▶ Itemized modification records
[Start of section]
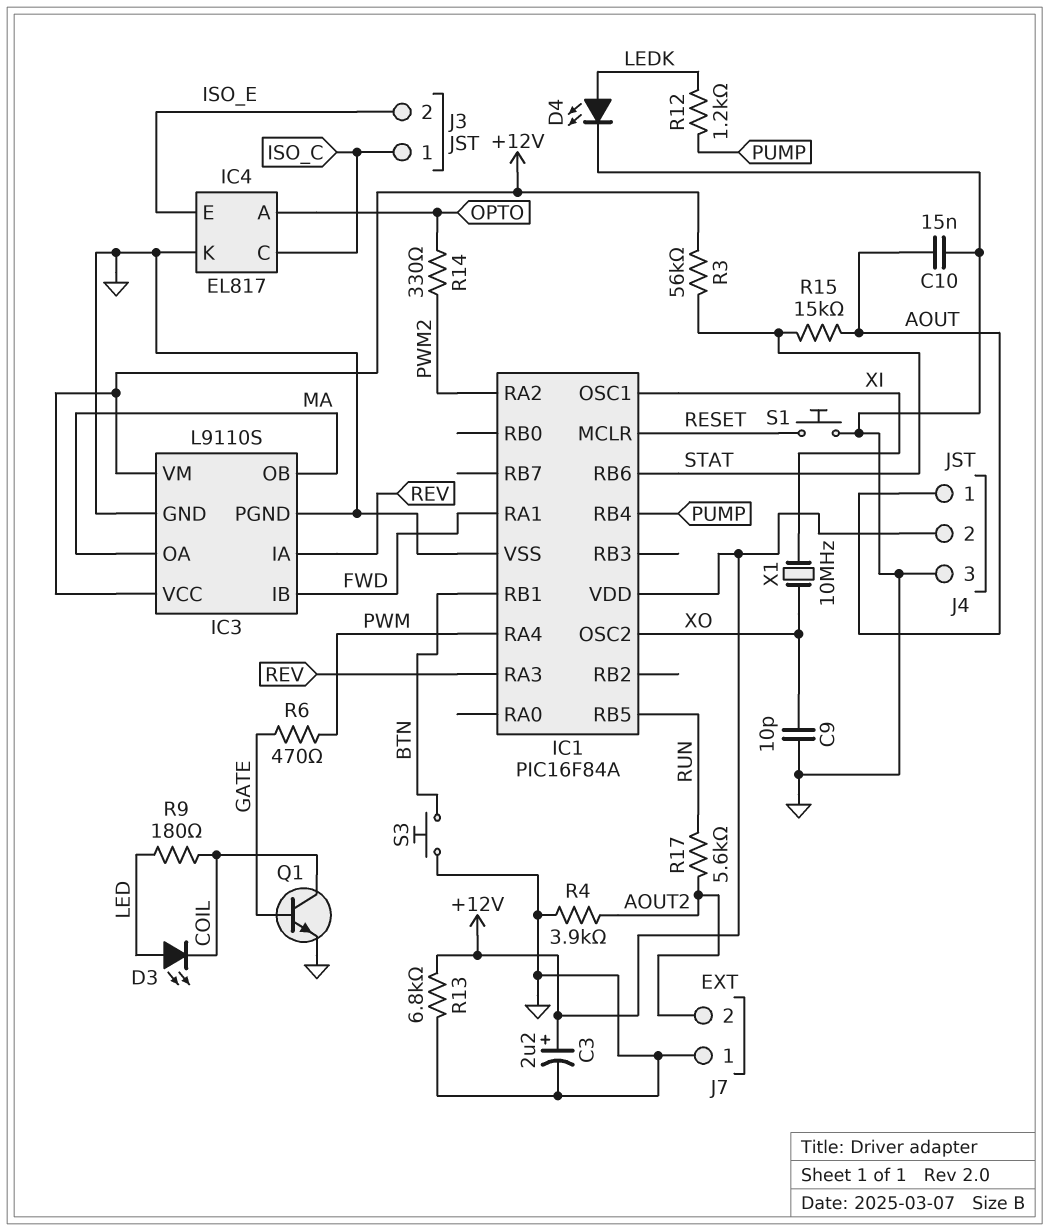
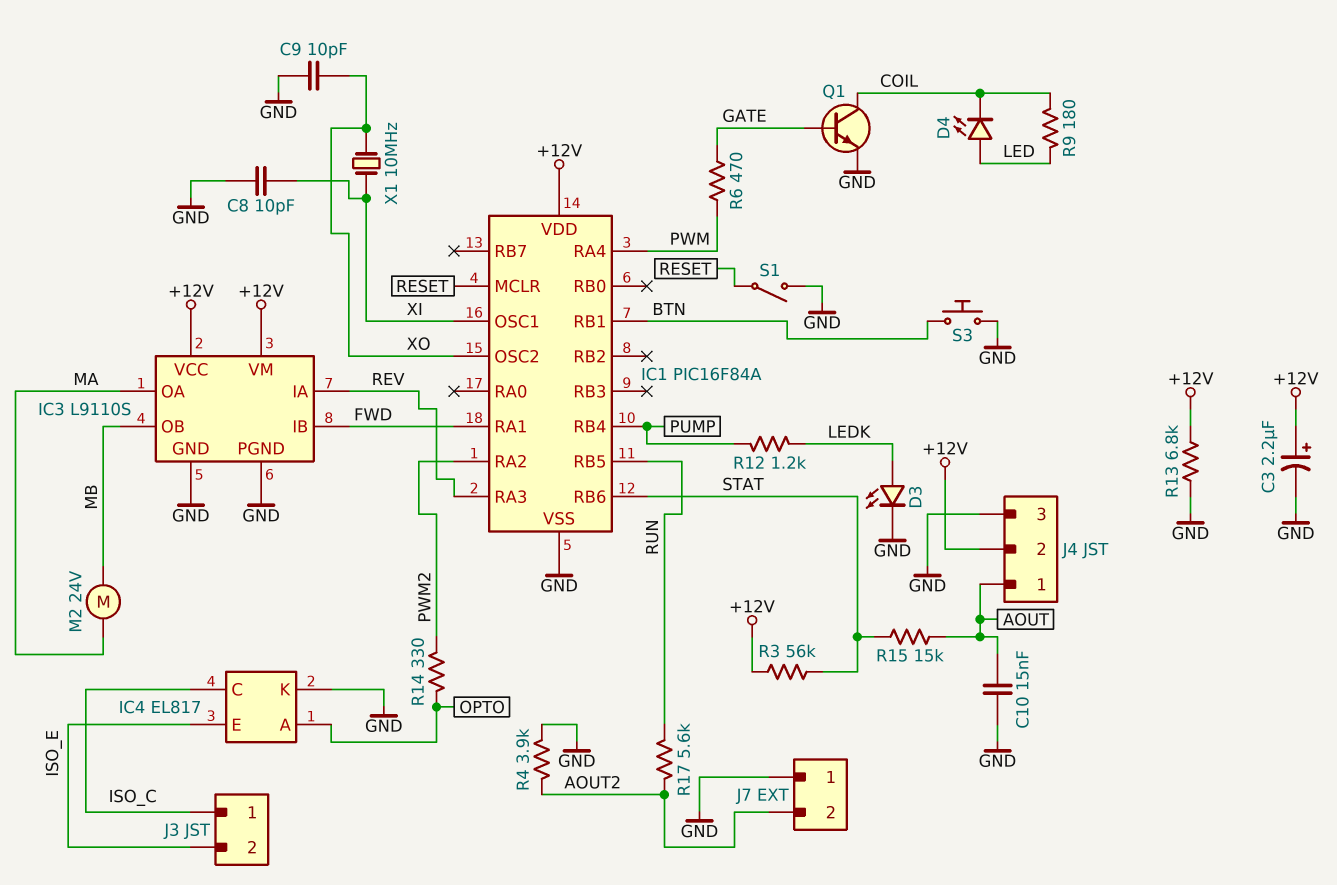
C8: none -> 10pF (GND, XI)
D3: LED (A LED, K COIL) -> LED (A LEDK, K GND)
D4: LED (A LEDK, K GND) -> LED (A LED, K COIL)
IC3 pin OB: MA -> MB
M2: none -> motor 24V (MA, MB)
S1: button (GND, RESET) -> switch (GND, RESET)

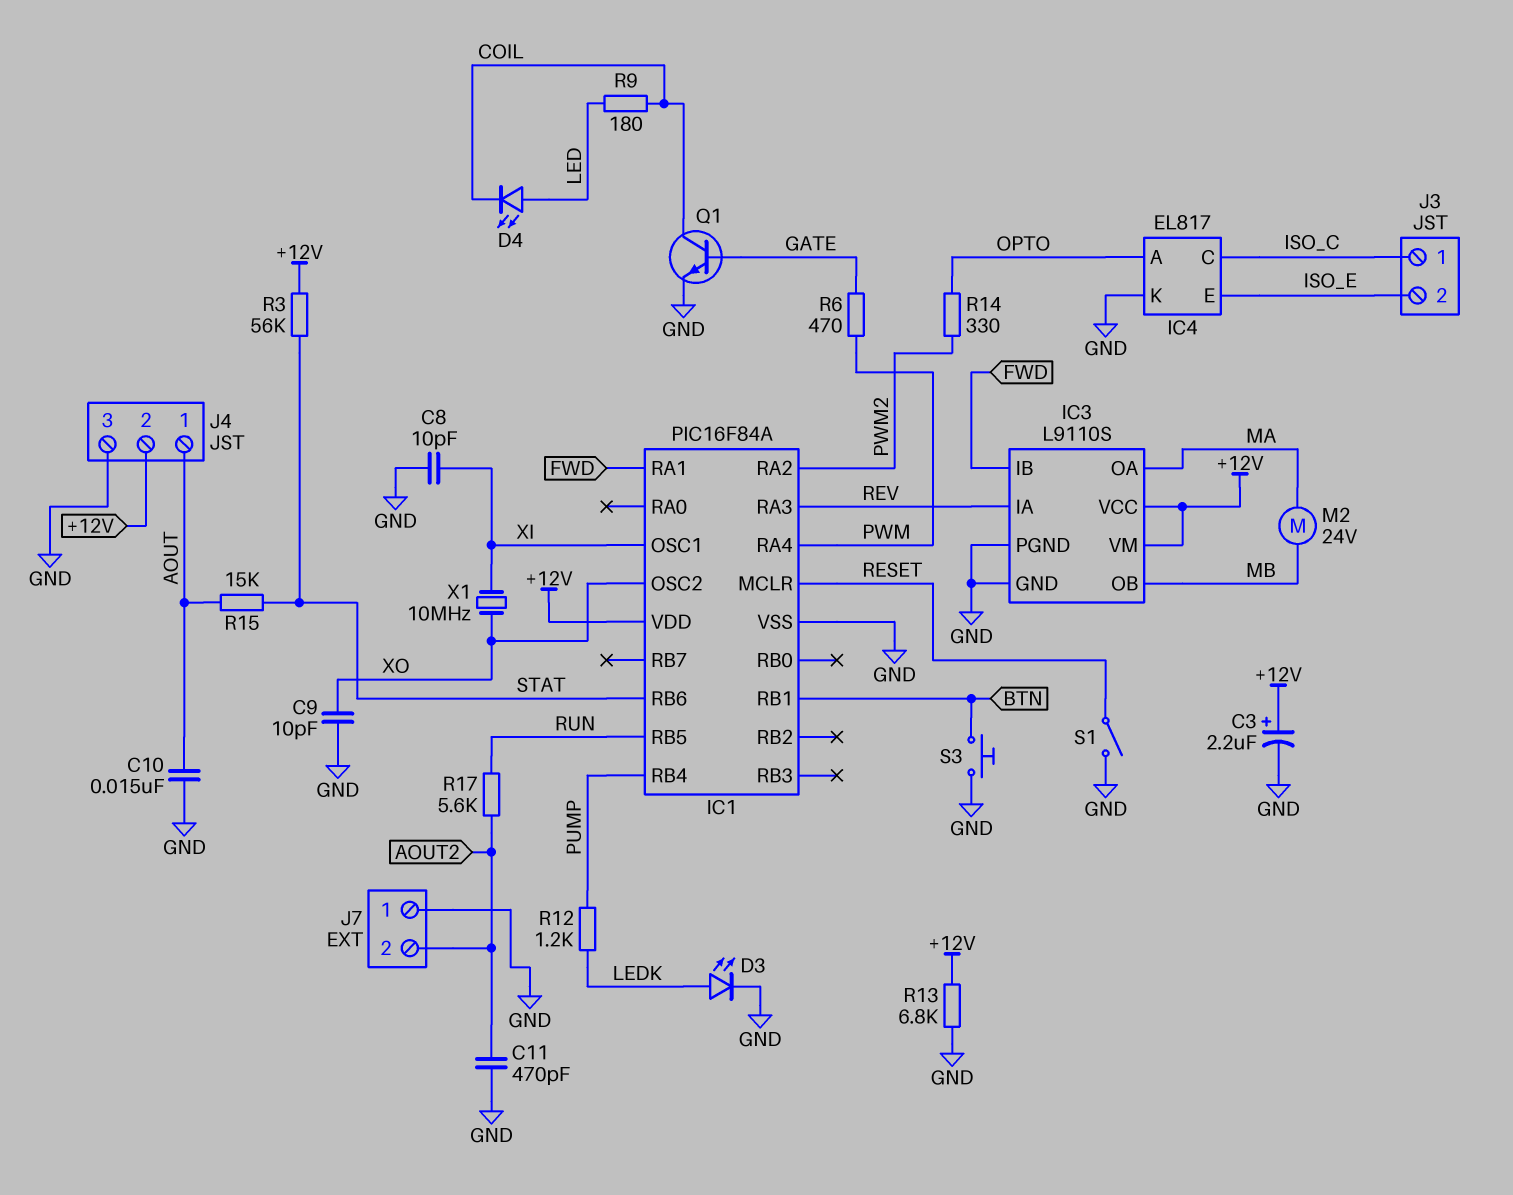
C11: none -> 470pF (AOUT2, GND)
R4: 3.9k (AOUT2, GND) -> none

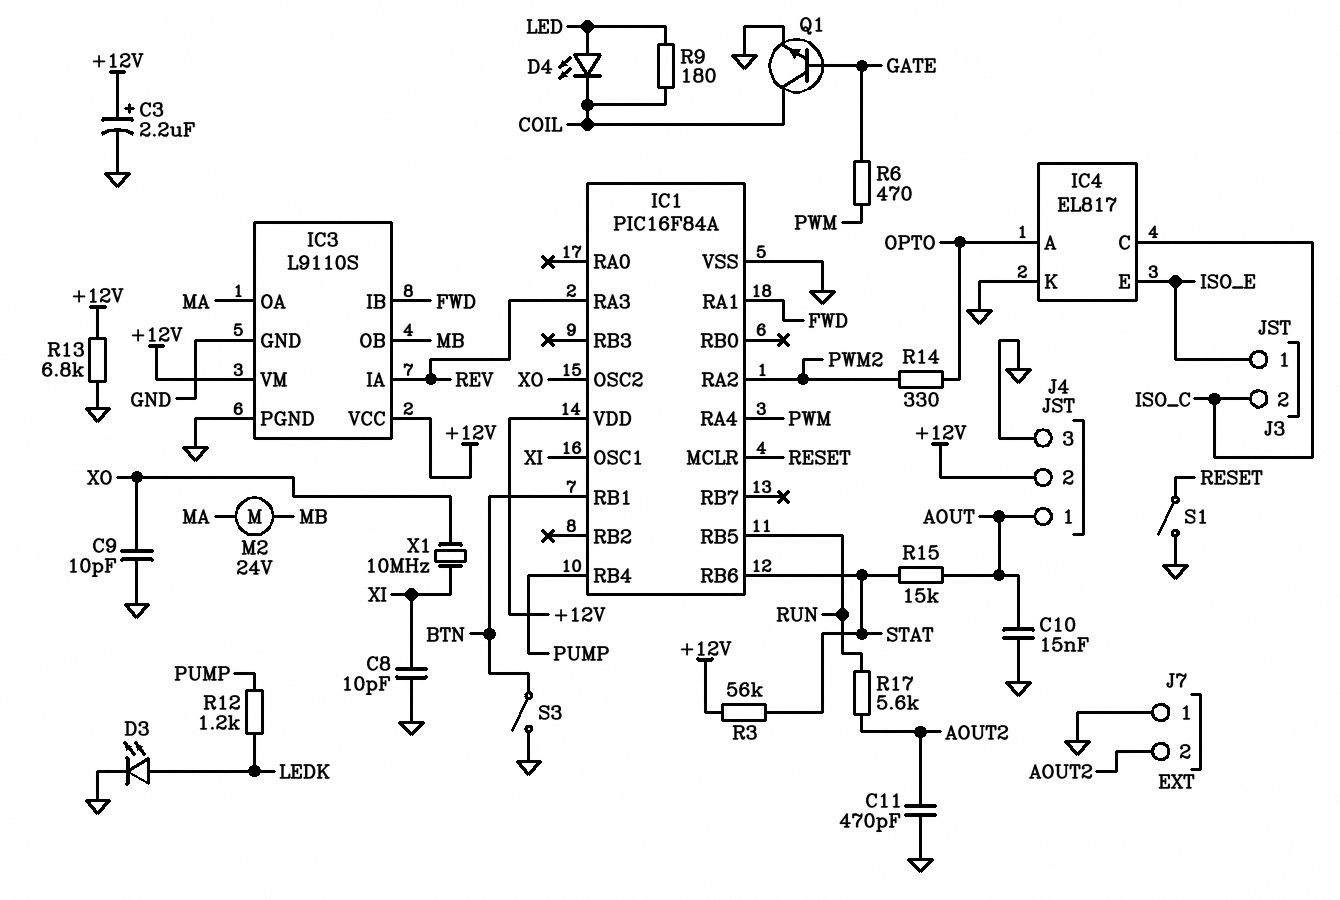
J3 pin 1: ISO_C -> ISO_E
J3 pin 2: ISO_E -> ISO_C
S3: button (BTN, GND) -> switch (BTN, GND)

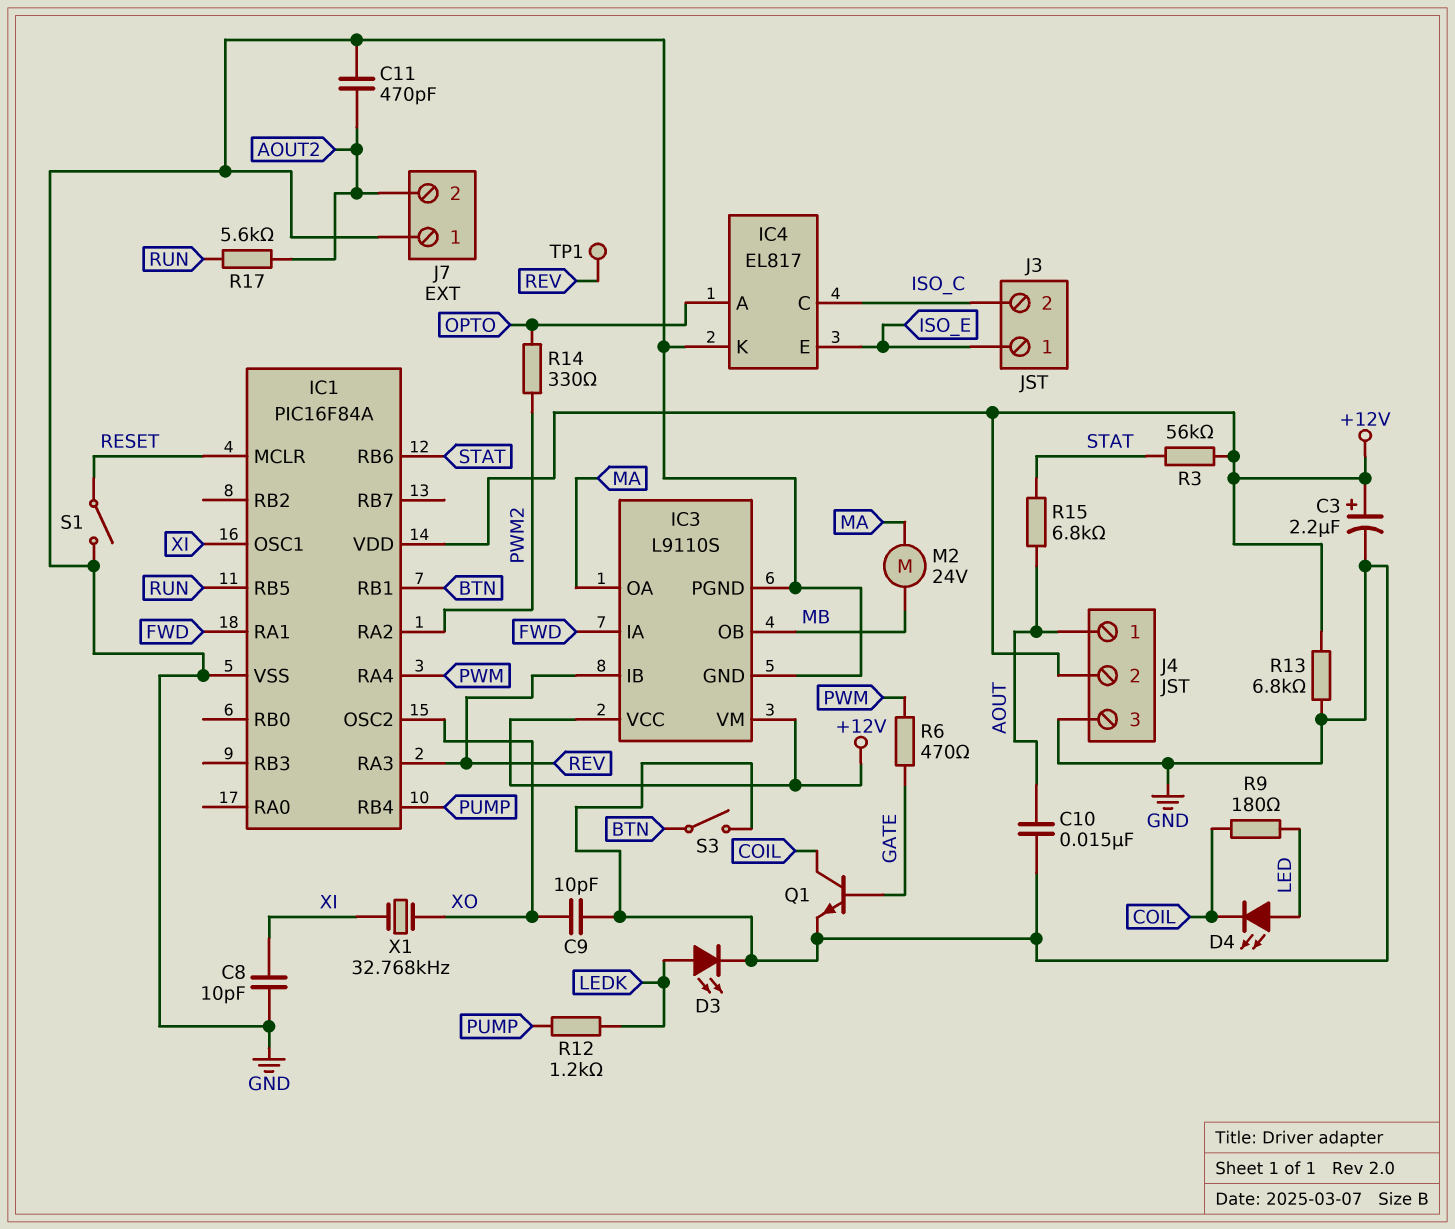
IC3 pin IA: REV -> FWD
IC3 pin IB: FWD -> REV
R15: 15k (AOUT, STAT) -> 6.8k (AOUT, STAT)
TP1: none -> test point (REV)
X1: 10MHz (XI, XO) -> 32.768kHz (XI, XO)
[End of section]
▶ Problem to solve
Find all lines in the records that hold the word "button". Copy them.

▶ Exercise solution
S1: button (GND, RESET) -> switch (GND, RESET)
S3: button (BTN, GND) -> switch (BTN, GND)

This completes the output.